● **WORK TO BE COMPLETED**
Report back every line from the entries below in which the word "stick" occurs.

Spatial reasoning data
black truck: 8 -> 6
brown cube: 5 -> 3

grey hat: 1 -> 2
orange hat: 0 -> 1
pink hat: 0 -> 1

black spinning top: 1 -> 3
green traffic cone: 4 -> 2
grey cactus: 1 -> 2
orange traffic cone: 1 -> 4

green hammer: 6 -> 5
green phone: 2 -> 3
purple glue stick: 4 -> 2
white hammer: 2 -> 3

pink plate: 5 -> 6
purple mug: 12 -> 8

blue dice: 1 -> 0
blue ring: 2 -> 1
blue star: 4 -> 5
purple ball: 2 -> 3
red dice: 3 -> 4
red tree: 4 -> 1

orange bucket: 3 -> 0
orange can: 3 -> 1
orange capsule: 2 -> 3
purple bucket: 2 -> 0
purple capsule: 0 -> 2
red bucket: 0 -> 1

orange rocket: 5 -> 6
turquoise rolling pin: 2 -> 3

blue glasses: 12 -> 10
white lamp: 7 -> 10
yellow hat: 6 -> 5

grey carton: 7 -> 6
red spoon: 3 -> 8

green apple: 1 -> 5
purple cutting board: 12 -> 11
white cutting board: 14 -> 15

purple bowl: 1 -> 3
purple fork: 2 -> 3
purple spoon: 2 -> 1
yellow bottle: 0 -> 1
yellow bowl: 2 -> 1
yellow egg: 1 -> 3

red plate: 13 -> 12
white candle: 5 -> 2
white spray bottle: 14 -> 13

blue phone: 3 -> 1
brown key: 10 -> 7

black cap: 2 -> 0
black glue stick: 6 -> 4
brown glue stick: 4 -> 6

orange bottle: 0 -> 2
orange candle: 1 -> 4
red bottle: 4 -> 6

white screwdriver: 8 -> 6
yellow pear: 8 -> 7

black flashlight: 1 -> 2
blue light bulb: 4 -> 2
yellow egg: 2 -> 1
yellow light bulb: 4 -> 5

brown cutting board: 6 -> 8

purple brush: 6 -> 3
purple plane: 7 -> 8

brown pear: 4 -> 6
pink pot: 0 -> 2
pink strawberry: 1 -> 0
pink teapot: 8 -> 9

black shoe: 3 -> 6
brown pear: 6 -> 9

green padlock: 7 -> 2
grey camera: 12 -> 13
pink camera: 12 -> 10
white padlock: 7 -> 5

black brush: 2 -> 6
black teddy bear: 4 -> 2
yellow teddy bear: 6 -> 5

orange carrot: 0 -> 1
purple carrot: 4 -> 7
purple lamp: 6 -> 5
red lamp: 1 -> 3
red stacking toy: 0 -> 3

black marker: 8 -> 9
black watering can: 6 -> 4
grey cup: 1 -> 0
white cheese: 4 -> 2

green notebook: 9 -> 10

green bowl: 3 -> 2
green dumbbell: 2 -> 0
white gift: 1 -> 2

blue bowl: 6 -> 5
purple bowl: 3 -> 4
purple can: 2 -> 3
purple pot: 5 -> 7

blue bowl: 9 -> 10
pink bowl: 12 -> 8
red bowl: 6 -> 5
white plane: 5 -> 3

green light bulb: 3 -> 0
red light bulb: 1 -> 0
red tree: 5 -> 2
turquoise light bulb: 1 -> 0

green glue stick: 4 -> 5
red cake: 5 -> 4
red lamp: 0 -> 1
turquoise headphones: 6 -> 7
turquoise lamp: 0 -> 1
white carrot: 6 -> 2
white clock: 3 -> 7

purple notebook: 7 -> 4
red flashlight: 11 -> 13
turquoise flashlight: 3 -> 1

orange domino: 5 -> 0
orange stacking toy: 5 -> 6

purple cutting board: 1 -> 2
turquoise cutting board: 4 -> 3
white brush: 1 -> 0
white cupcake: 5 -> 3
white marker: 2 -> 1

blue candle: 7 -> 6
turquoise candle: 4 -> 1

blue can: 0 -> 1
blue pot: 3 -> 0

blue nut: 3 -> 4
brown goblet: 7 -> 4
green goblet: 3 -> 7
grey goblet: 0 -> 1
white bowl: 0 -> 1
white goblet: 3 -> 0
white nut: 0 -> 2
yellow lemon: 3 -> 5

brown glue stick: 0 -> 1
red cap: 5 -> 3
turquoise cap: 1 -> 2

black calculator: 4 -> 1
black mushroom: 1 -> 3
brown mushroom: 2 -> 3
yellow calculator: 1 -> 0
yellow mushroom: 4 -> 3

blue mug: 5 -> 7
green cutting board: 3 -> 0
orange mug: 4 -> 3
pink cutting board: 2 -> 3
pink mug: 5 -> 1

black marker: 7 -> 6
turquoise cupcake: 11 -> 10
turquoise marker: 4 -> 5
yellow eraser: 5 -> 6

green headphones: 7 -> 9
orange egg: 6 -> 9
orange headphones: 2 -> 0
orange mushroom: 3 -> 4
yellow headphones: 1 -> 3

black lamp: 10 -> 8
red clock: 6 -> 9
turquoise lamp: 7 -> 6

● **YOUR RESPONSE**
purple glue stick: 4 -> 2
black glue stick: 6 -> 4
brown glue stick: 4 -> 6
green glue stick: 4 -> 5
brown glue stick: 0 -> 1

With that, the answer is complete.